■ Work to be completed
Search the records for the string "white" and copy every line in which it appears.
● ● ● ● ● ● ●
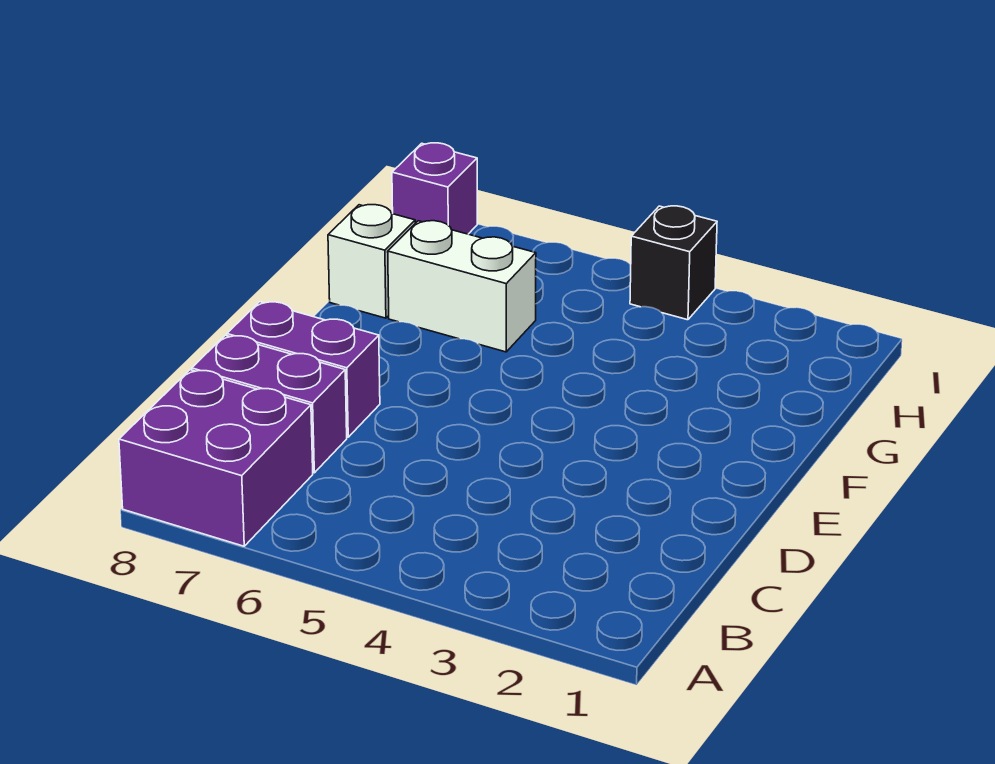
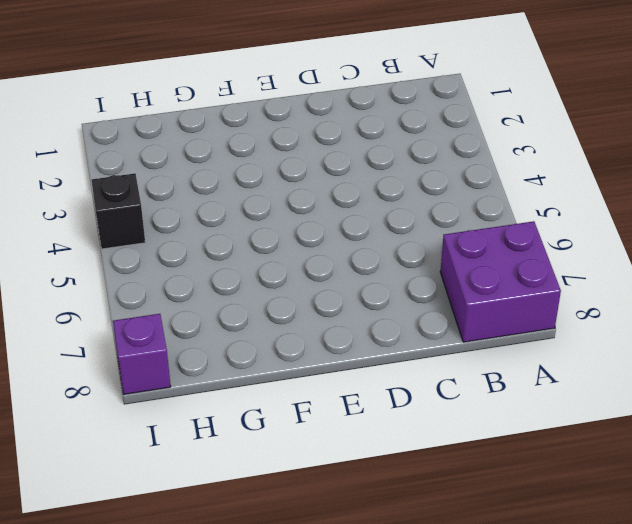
none -> purple 1x2 brick [192,335,347,473]
none -> purple 1x2 brick [227,302,380,437]

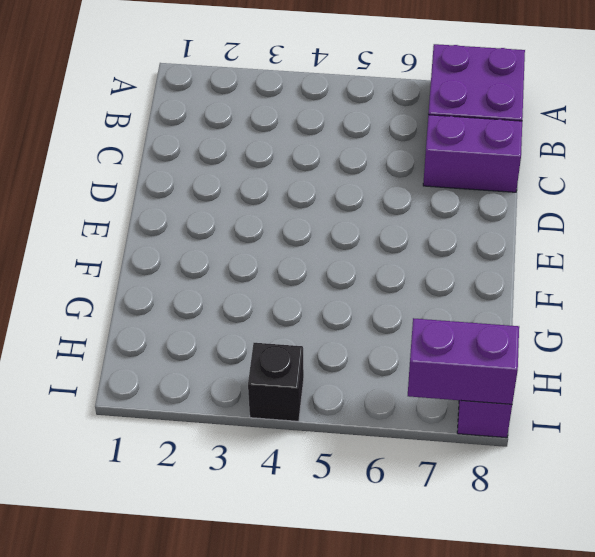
purple 1x2 brick [408,318,519,404] -> purple 1x2 brick moved to [227,302,380,437]
none -> white 1x2 brick [388,221,536,352]
none -> white 1x1 brick [328,205,415,318]

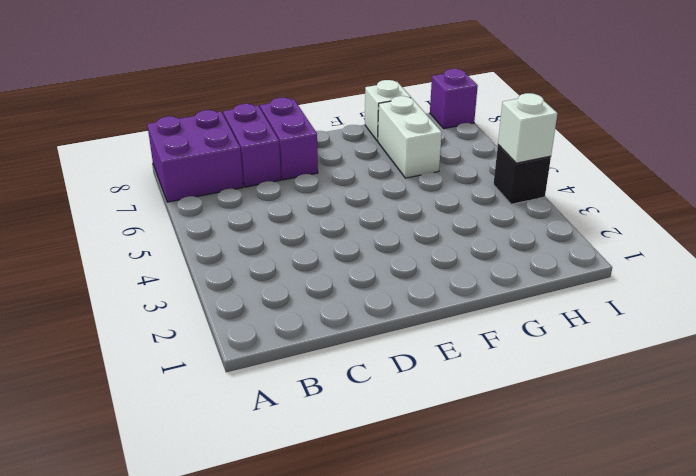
white 1x1 brick [498,93,557,163] -> none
● ● ● ● ● ● ●
■ Problem solution
none -> white 1x2 brick [388,221,536,352]
none -> white 1x1 brick [328,205,415,318]
white 1x1 brick [498,93,557,163] -> none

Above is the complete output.